## TRY IT
Where does the word "Vollzylinder" appear in the data? Copy every line that holds it.

====== MATERIAL SHOWN ======

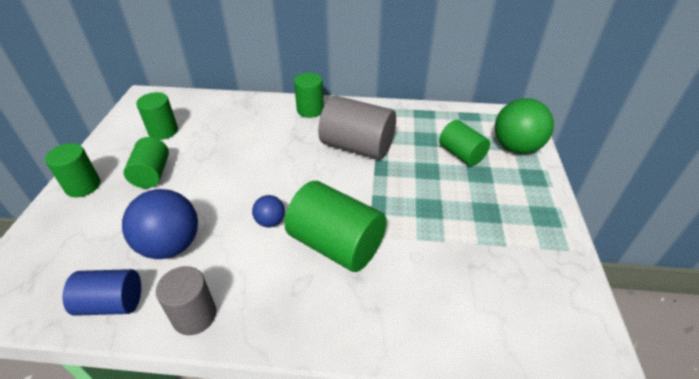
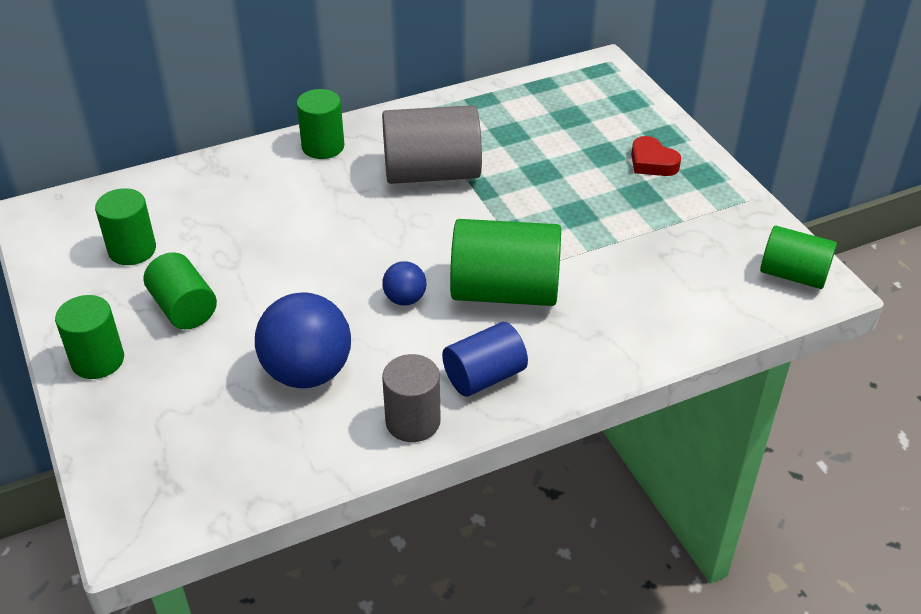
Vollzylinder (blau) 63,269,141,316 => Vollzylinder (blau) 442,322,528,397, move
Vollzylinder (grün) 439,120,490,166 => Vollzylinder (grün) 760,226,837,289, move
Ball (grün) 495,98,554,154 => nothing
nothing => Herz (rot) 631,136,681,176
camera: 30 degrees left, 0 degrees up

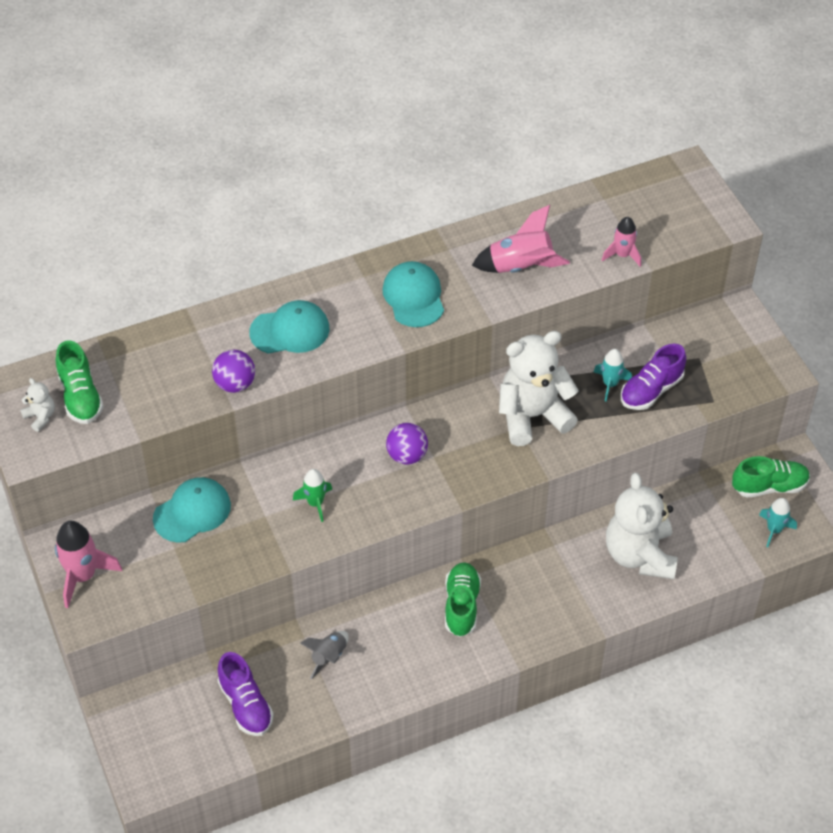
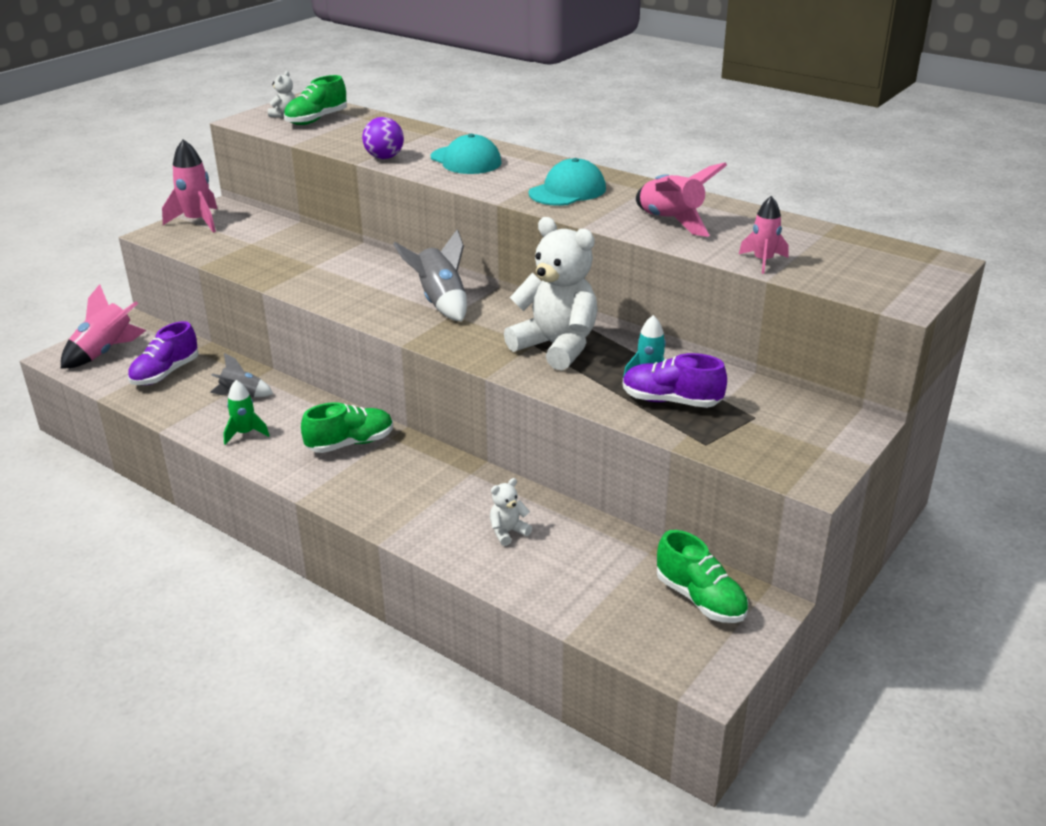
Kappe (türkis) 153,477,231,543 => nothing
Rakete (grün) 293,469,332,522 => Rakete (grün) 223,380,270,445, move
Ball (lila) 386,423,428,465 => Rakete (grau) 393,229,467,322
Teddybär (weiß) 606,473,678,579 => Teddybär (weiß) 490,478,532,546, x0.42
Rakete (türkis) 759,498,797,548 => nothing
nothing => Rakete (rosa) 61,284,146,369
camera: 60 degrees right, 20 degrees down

======
====== MATERIAL SHOWN ======

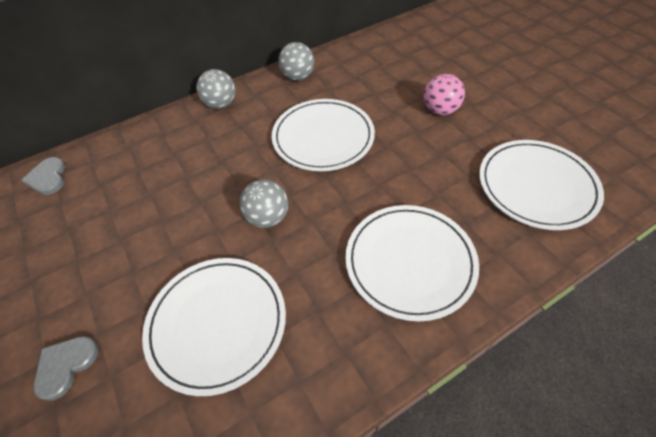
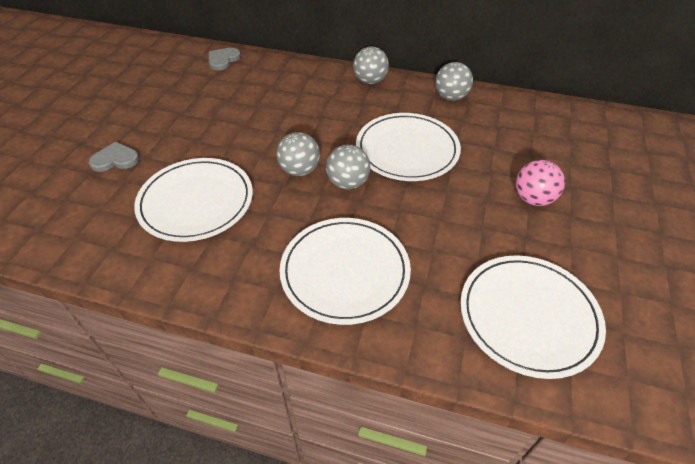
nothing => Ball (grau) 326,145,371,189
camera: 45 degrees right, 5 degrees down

======

## ANSWER BOX
Vollzylinder (blau) 63,269,141,316 => Vollzylinder (blau) 442,322,528,397, move
Vollzylinder (grün) 439,120,490,166 => Vollzylinder (grün) 760,226,837,289, move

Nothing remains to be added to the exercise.